§ **YOUR GOAL**
Report the number of lines in these entries that contain "relocated". Write only the number.

§ **DATA SUPPLIED**

————————

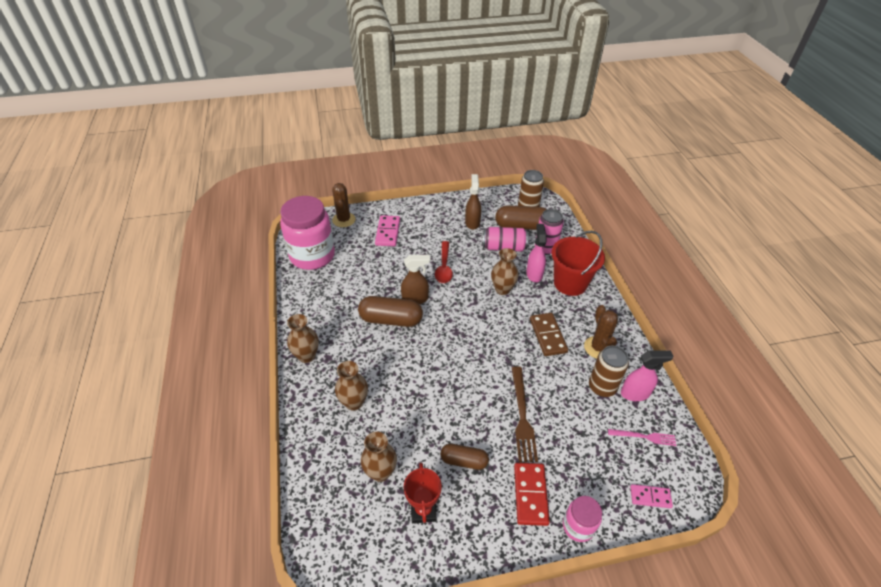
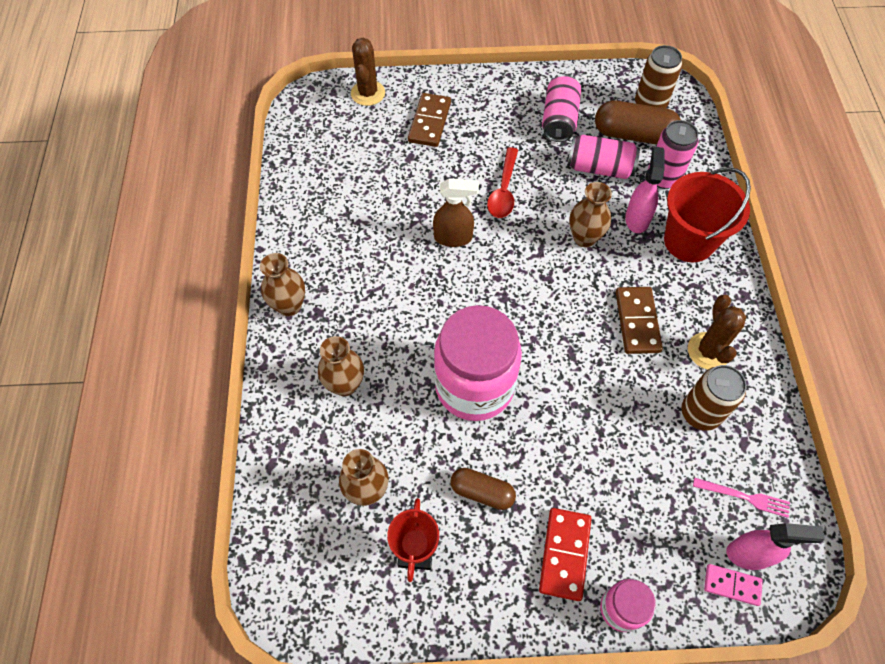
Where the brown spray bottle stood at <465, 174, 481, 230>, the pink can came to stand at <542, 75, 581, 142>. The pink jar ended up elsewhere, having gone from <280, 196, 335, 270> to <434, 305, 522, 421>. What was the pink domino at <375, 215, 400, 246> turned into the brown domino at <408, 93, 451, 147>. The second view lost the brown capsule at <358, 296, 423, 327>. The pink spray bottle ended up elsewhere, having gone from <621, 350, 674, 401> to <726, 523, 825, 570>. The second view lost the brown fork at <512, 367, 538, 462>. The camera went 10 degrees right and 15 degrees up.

————————

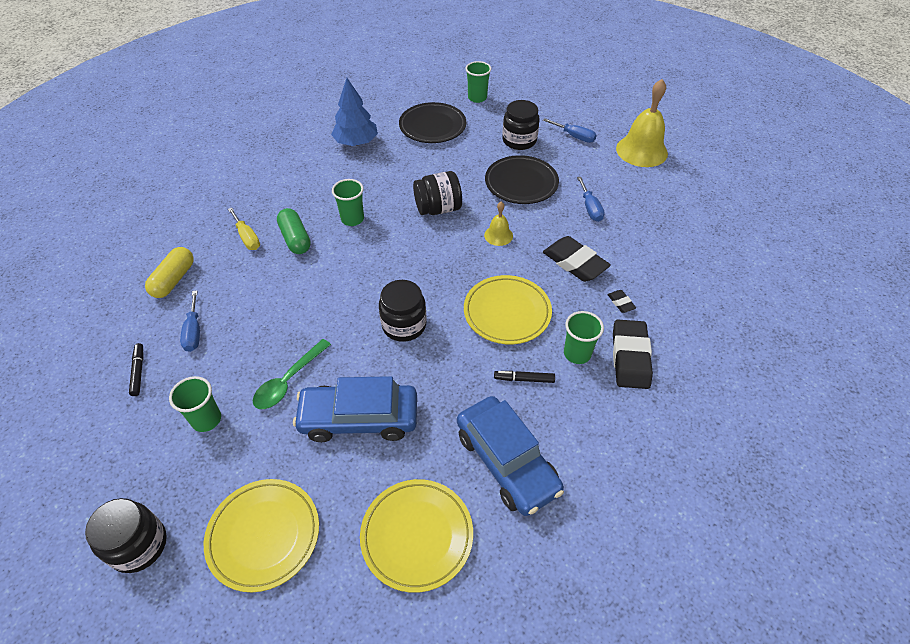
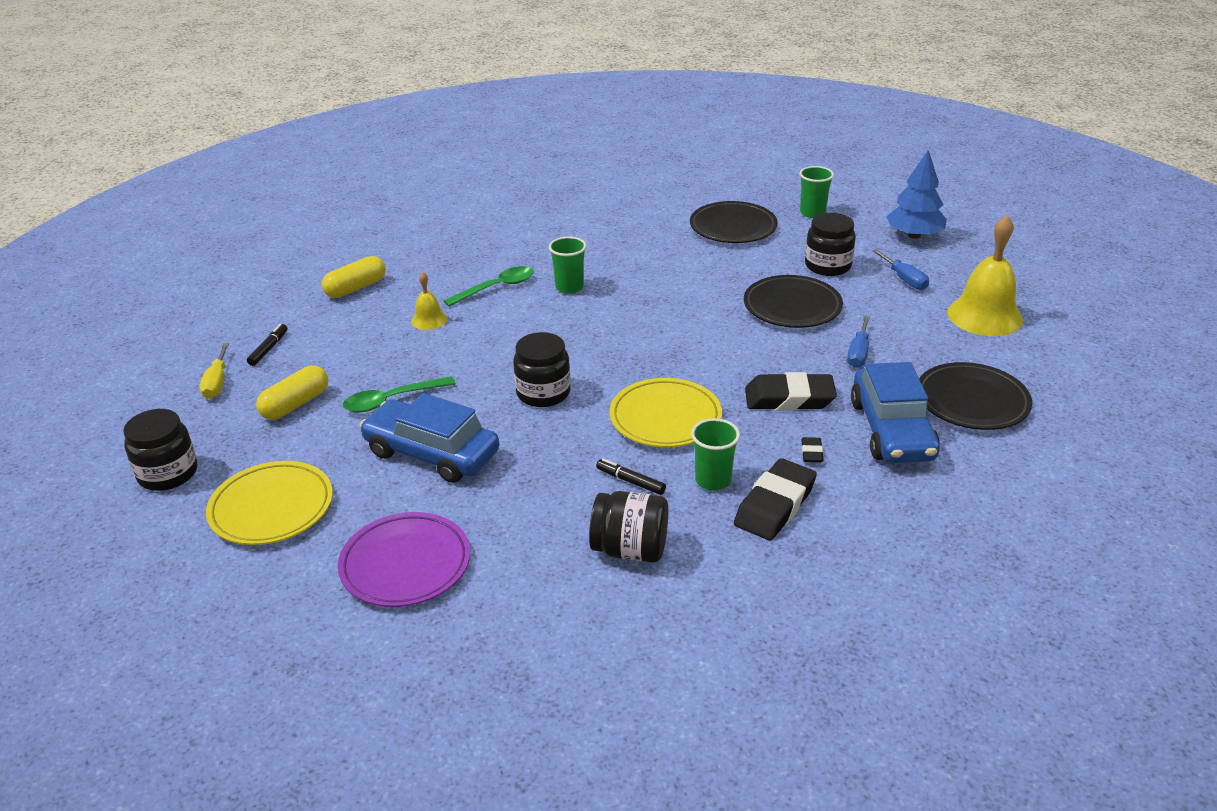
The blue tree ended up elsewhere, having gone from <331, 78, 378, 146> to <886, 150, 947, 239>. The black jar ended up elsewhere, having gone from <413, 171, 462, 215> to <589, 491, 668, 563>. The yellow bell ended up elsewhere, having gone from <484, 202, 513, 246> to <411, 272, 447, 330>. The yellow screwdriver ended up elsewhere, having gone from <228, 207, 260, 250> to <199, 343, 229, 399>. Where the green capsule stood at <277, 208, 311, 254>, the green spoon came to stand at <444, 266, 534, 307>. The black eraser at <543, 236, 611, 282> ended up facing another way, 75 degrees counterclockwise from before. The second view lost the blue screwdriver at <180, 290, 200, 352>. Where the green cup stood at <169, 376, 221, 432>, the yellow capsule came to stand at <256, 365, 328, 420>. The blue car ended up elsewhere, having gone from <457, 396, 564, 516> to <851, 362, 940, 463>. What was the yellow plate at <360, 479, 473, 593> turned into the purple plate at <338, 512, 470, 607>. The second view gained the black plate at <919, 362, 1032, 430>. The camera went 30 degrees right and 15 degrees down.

————————

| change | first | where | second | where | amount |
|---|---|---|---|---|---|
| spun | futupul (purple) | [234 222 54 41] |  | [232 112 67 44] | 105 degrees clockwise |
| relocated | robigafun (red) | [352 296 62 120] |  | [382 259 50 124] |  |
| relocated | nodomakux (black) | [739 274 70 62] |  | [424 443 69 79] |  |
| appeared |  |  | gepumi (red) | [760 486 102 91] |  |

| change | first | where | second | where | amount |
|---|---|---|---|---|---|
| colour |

————————

§ **SOLUTION TO THE EXERCISE**
2